### Aim of the task
Below are records with pictures in them. Transcribe everything from the line containing "none -> grey plate E9:F9 level 1" down to the line containing "none -> grey plate G6:G7 level 2", exactly, and leave the pictures behind.

### Records for this exercise

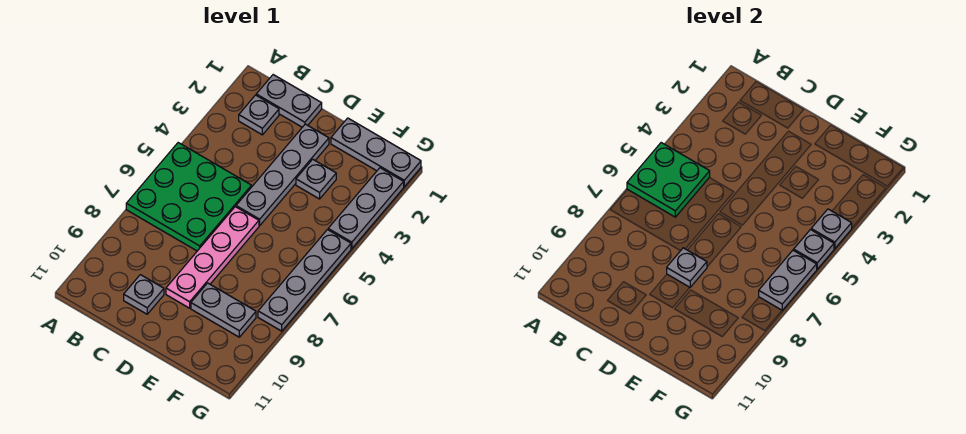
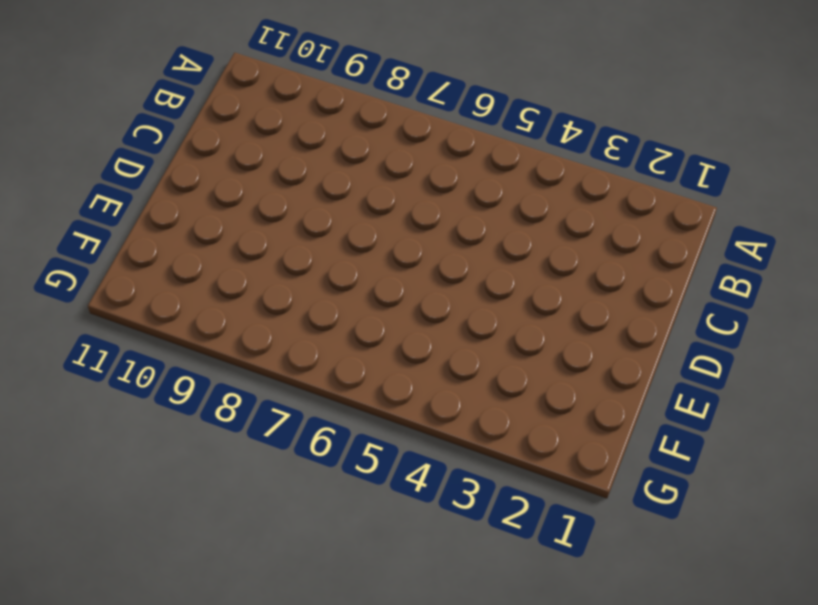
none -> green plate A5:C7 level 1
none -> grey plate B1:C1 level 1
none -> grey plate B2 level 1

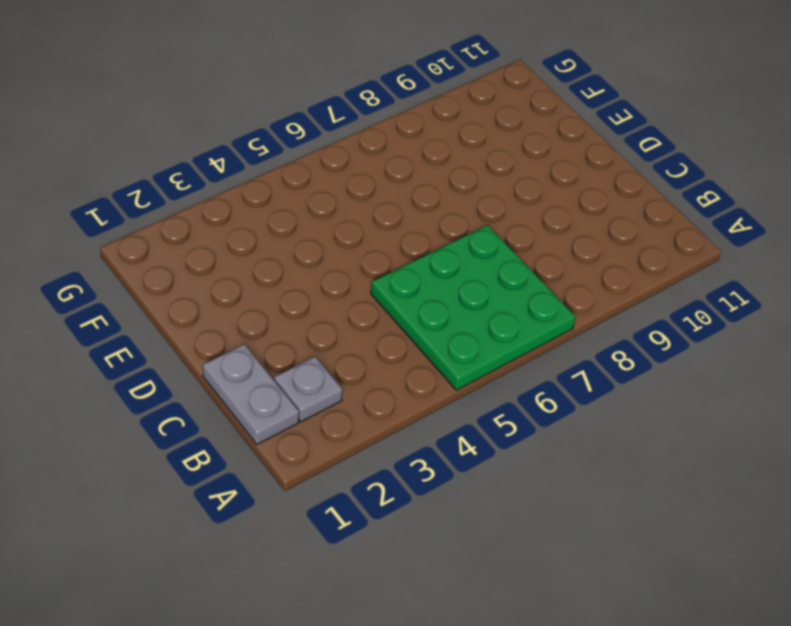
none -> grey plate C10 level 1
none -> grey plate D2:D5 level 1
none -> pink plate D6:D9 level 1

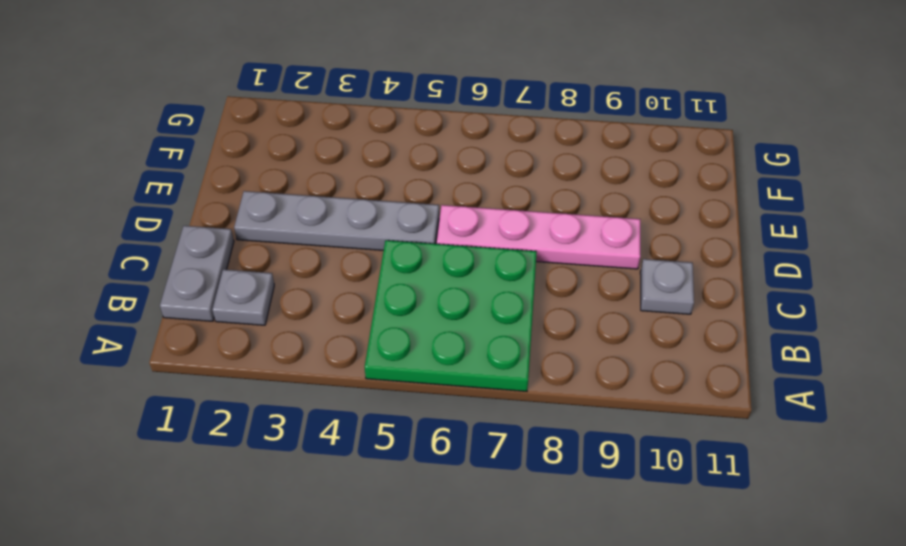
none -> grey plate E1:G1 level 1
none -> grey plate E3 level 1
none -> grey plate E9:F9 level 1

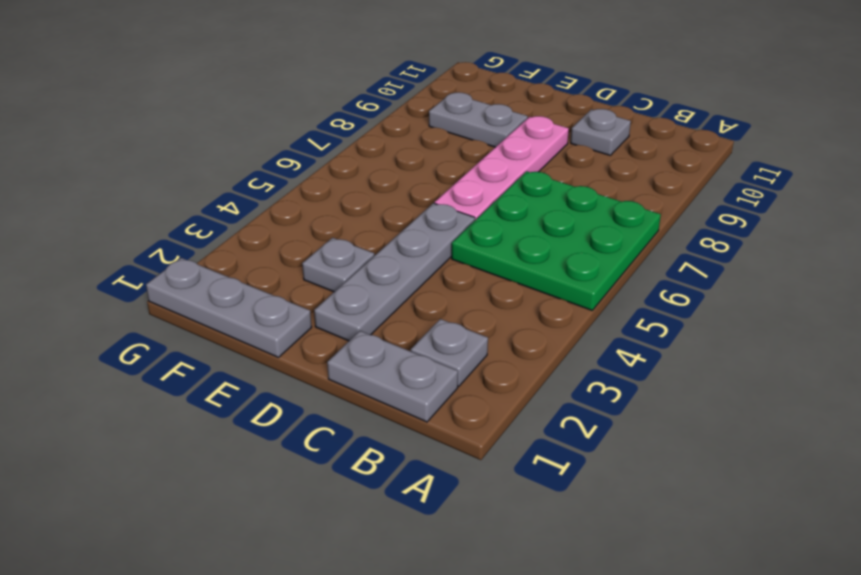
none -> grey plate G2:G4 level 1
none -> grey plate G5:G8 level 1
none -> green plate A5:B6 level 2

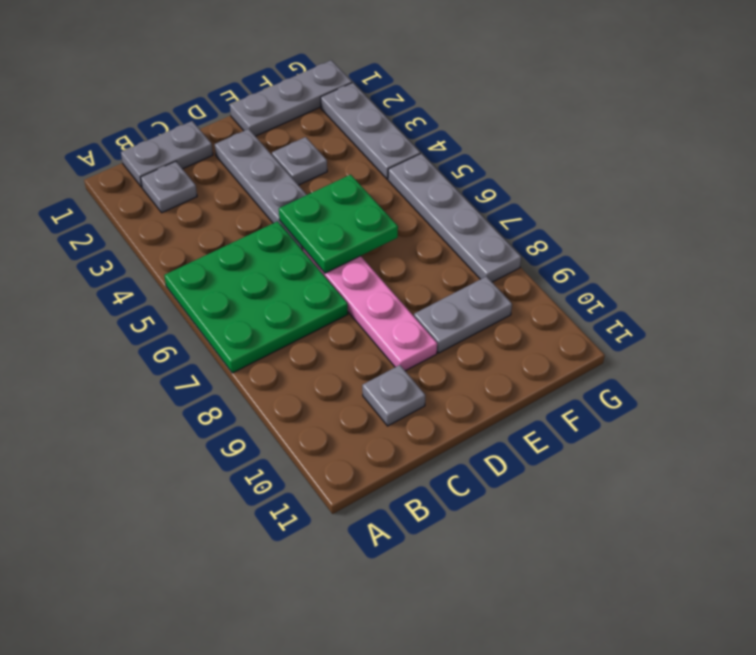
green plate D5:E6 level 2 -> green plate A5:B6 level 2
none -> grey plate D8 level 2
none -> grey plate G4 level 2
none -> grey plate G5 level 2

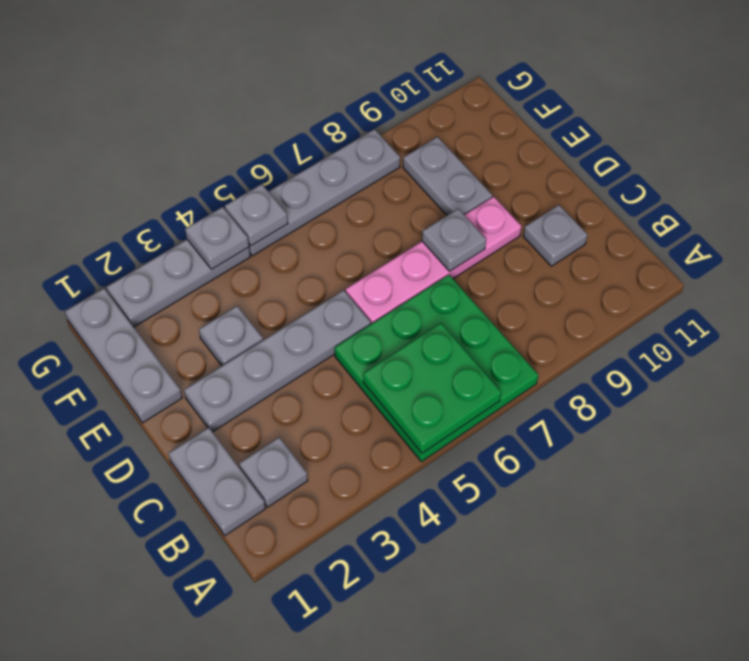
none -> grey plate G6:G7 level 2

---

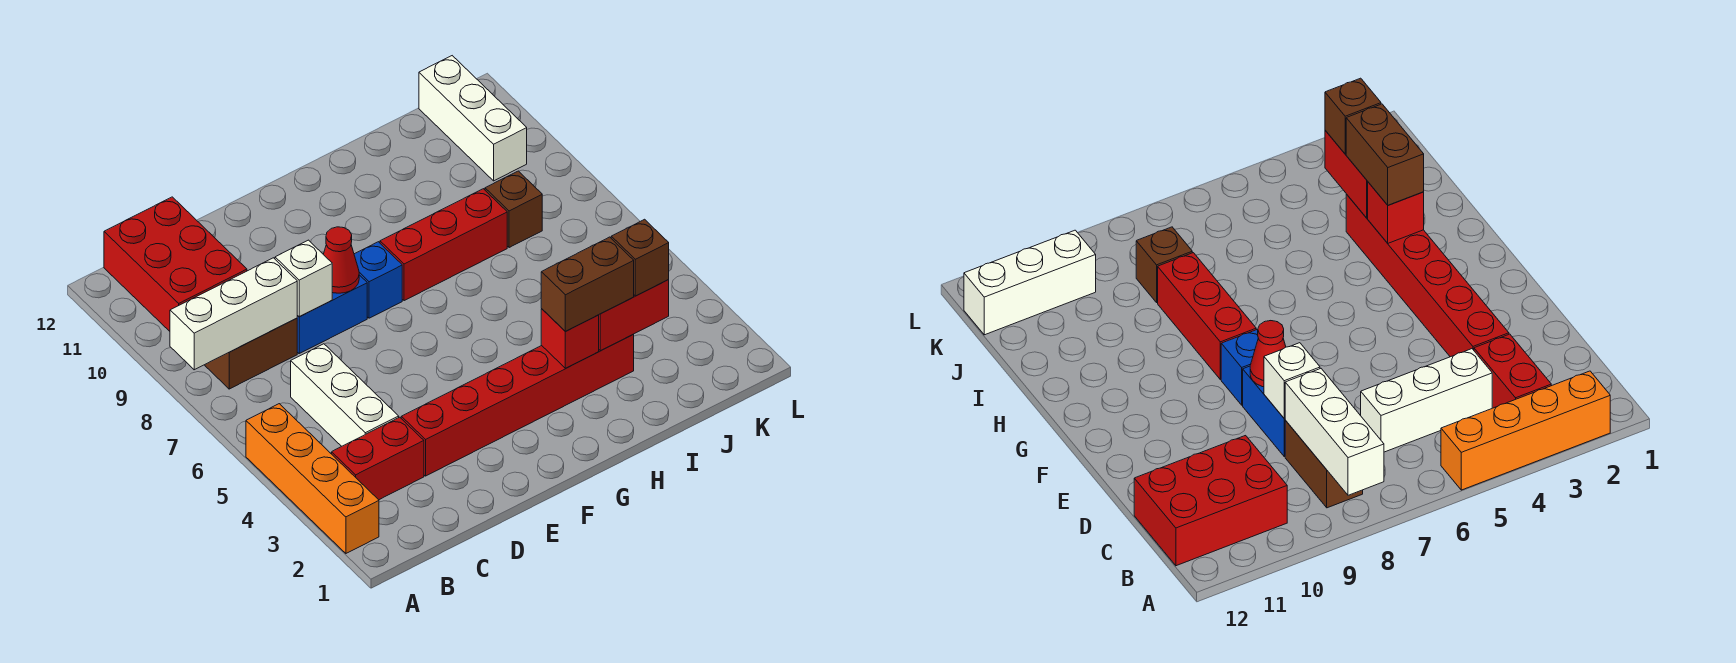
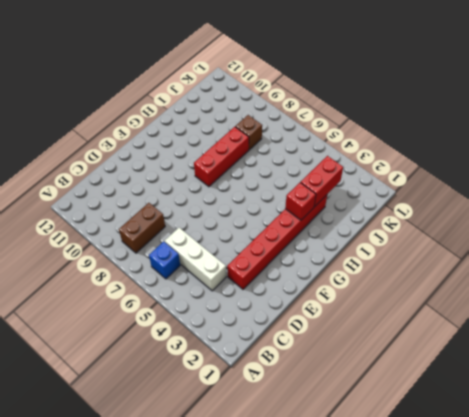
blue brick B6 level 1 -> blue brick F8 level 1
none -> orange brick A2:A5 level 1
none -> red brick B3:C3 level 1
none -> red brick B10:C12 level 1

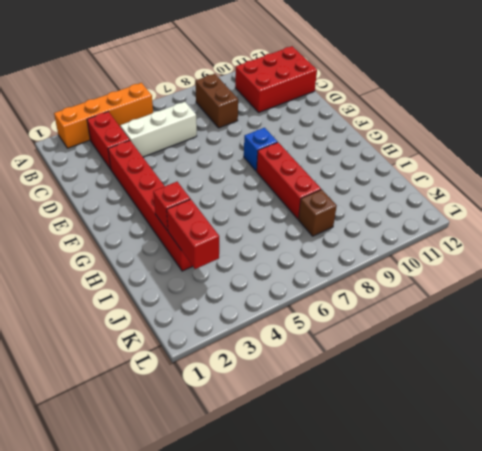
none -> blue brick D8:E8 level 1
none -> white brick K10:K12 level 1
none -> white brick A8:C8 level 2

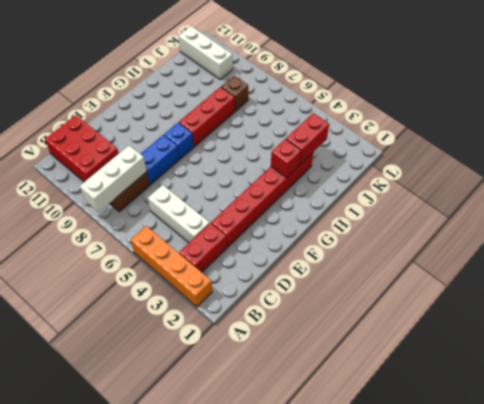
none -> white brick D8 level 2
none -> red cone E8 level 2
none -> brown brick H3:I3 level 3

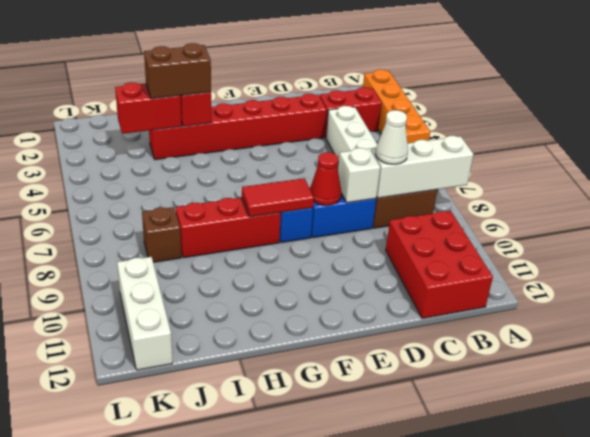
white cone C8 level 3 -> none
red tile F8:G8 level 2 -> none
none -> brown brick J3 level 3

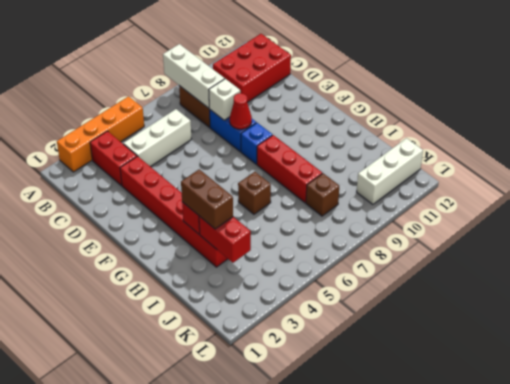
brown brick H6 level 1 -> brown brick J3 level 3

### Answer section
none -> grey plate E9:F9 level 1

none -> grey plate G2:G4 level 1
none -> grey plate G5:G8 level 1
none -> green plate A5:B6 level 2

green plate D5:E6 level 2 -> green plate A5:B6 level 2
none -> grey plate D8 level 2
none -> grey plate G4 level 2
none -> grey plate G5 level 2

none -> grey plate G6:G7 level 2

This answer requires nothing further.